Copy nothing but the lines below running from the line containing "green ellipse at" through the line containing "cyan star at (25, 74): moved 5 px down", both end lines included.

[Records contained in a dataset]
····················

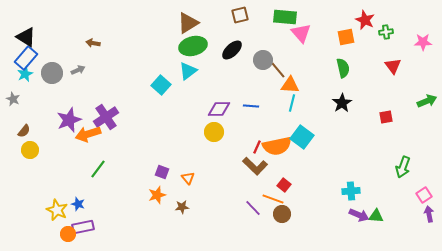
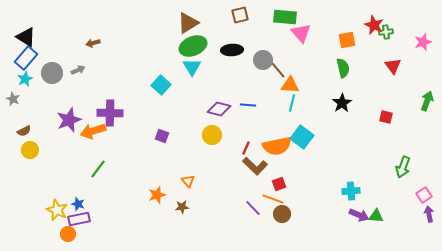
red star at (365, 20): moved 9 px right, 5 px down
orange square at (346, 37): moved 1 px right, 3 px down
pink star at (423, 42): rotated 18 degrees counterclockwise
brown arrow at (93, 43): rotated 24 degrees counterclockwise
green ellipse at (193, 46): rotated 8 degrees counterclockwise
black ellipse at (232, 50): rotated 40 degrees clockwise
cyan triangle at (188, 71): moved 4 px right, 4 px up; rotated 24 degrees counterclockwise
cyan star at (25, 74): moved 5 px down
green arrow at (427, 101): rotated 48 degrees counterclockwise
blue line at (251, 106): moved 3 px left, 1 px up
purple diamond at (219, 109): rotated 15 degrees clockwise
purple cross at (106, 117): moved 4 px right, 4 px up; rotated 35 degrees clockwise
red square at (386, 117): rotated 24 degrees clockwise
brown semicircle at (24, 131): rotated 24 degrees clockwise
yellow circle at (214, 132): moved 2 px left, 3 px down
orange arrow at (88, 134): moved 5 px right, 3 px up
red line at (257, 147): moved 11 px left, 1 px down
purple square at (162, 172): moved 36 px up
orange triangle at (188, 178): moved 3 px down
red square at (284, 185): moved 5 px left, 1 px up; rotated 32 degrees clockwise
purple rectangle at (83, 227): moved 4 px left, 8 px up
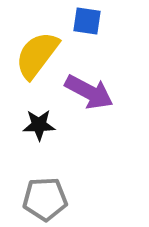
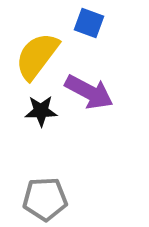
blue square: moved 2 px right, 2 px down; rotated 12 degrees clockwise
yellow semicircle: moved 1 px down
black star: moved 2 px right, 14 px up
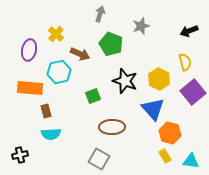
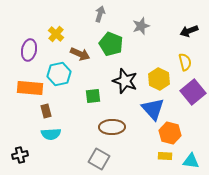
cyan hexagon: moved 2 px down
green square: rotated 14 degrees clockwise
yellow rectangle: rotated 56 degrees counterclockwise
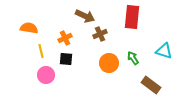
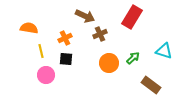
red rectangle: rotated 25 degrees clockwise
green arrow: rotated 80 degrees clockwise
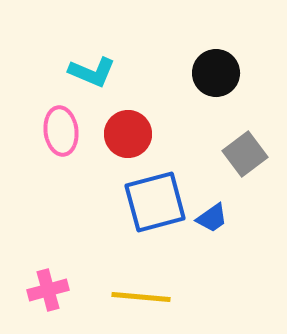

····················

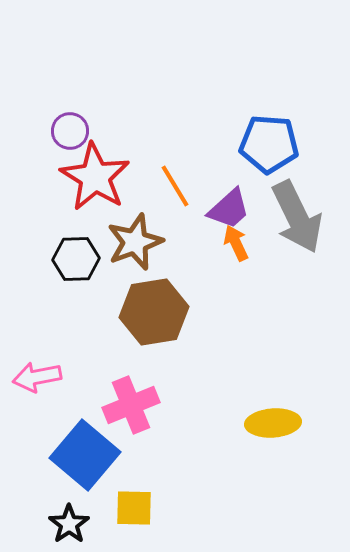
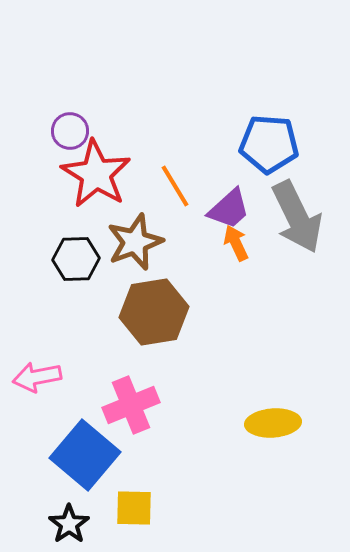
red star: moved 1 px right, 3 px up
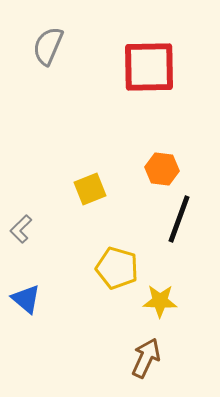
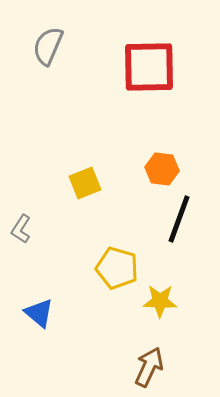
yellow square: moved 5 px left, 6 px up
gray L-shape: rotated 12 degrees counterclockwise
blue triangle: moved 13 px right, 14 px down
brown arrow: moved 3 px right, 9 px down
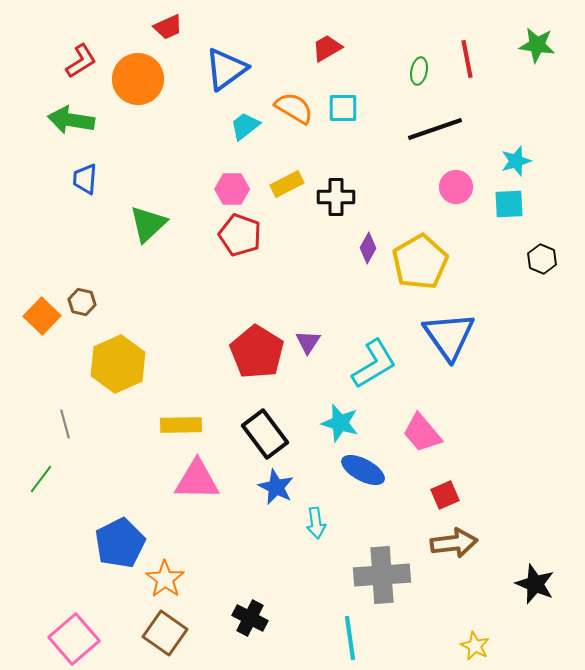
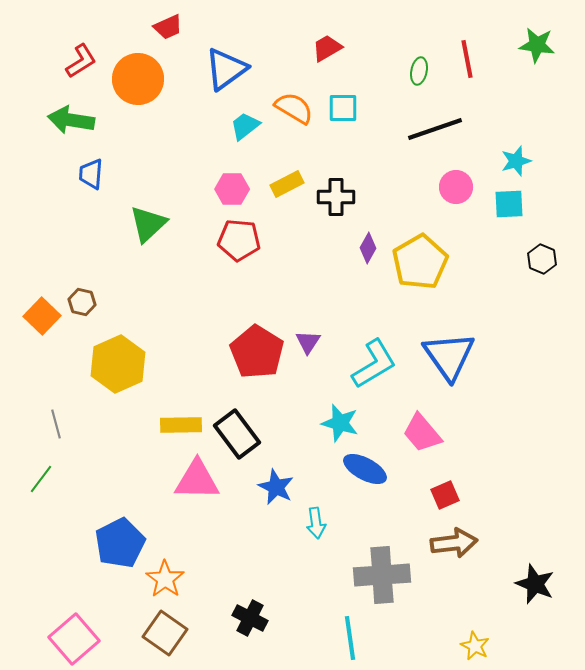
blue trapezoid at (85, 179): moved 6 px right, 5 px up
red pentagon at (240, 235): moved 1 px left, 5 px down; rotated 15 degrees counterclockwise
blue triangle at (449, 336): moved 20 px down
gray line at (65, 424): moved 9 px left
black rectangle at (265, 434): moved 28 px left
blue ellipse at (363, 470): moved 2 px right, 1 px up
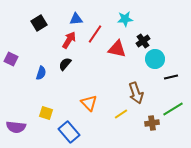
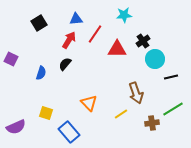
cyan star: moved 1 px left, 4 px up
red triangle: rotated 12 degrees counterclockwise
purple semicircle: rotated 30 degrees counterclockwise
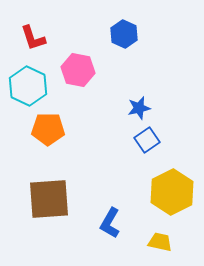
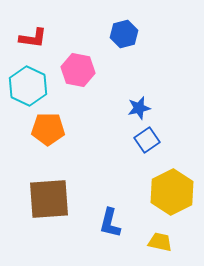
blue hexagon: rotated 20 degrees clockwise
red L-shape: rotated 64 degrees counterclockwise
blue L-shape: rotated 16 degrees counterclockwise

····················

> **ANSWER TO THIS EXERCISE**
green ellipse at (193, 46): rotated 8 degrees counterclockwise
black ellipse at (232, 50): rotated 40 degrees clockwise
cyan triangle at (188, 71): moved 4 px right, 4 px up; rotated 24 degrees counterclockwise
cyan star at (25, 74): moved 5 px down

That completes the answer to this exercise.